"""

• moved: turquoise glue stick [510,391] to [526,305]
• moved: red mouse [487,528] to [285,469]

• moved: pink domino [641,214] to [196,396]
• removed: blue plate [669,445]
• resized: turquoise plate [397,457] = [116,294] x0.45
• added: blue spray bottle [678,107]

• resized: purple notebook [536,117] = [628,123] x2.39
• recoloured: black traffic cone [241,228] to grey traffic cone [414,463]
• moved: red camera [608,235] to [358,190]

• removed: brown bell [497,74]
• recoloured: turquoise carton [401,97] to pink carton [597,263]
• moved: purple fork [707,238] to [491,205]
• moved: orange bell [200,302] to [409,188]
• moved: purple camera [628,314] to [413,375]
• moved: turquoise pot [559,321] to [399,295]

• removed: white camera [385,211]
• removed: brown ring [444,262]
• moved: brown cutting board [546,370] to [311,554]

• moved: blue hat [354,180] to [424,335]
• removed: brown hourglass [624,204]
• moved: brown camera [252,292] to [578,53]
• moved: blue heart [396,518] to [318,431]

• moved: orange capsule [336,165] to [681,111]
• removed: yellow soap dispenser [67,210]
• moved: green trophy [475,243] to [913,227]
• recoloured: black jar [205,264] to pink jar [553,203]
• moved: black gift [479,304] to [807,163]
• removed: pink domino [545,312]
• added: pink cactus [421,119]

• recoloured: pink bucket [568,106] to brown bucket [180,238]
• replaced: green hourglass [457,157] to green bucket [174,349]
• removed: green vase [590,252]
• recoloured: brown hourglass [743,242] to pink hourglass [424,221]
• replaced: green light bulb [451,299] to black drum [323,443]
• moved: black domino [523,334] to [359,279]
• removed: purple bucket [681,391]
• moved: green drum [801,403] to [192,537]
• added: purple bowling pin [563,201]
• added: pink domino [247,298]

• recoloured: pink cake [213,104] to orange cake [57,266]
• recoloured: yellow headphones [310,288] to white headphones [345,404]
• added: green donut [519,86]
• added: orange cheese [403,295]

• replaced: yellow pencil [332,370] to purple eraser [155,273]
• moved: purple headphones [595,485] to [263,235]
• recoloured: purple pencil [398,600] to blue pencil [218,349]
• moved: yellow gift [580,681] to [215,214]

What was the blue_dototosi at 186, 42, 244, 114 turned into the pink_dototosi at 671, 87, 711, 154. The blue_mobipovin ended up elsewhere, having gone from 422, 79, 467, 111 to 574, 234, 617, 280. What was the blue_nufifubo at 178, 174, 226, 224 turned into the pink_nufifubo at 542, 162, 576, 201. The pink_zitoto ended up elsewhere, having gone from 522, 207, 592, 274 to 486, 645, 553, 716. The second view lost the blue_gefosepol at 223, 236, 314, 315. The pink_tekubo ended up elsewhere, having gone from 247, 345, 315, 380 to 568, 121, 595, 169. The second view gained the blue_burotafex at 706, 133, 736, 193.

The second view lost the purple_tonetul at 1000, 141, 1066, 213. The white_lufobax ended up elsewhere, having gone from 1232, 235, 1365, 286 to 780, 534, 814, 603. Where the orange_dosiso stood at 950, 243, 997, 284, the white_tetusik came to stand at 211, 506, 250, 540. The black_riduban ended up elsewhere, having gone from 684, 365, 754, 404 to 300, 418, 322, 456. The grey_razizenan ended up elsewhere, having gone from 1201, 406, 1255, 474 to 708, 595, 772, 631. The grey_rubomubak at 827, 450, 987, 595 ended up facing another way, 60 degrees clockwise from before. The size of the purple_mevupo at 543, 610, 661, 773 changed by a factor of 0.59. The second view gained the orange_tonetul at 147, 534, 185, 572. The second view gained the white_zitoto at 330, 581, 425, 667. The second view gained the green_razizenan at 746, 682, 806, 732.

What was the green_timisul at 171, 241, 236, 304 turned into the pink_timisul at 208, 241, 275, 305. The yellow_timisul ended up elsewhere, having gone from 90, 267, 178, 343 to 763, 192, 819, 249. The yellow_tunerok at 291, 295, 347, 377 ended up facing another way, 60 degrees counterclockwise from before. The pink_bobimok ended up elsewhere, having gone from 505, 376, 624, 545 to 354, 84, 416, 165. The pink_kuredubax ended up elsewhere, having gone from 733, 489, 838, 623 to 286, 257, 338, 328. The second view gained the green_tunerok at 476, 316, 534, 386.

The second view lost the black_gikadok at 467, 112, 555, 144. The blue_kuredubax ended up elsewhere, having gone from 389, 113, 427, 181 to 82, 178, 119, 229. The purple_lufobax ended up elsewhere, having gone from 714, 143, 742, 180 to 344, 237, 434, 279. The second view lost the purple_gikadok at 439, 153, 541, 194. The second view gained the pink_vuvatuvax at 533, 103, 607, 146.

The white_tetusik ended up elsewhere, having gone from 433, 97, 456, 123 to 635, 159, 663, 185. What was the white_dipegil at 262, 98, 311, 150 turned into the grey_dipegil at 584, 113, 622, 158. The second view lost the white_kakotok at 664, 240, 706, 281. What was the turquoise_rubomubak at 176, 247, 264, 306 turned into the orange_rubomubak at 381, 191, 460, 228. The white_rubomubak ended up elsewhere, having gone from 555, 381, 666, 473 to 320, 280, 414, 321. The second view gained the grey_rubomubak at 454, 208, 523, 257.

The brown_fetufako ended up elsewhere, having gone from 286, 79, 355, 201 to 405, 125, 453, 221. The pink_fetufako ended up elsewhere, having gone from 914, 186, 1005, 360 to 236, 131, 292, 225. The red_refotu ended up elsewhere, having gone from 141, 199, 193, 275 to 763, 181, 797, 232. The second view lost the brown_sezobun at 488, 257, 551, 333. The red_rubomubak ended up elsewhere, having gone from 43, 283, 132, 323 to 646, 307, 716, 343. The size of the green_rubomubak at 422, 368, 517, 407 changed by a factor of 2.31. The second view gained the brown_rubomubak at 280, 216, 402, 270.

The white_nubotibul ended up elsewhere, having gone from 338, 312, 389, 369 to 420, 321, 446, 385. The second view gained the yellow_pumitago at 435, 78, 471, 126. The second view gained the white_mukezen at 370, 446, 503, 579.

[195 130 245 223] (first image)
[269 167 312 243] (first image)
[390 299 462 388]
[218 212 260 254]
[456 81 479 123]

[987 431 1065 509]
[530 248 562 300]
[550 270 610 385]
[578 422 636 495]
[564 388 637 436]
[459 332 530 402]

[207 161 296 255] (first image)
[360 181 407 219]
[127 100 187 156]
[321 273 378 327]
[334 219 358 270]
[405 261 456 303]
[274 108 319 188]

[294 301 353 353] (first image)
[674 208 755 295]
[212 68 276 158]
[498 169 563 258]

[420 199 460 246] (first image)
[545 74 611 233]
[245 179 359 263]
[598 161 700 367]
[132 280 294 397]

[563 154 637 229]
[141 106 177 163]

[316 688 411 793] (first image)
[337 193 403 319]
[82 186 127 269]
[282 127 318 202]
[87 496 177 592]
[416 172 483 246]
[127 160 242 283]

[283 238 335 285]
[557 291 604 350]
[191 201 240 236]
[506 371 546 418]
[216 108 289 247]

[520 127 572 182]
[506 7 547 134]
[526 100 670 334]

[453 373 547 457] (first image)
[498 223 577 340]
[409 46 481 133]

"""

:: About this exercise ::
Retype, exactly and in full, the lines above from the one containing "[195 130 245 223] (first image)" through the one containing "[218 212 260 254]".

:: Exercise result ::
[195 130 245 223] (first image)
[269 167 312 243] (first image)
[390 299 462 388]
[218 212 260 254]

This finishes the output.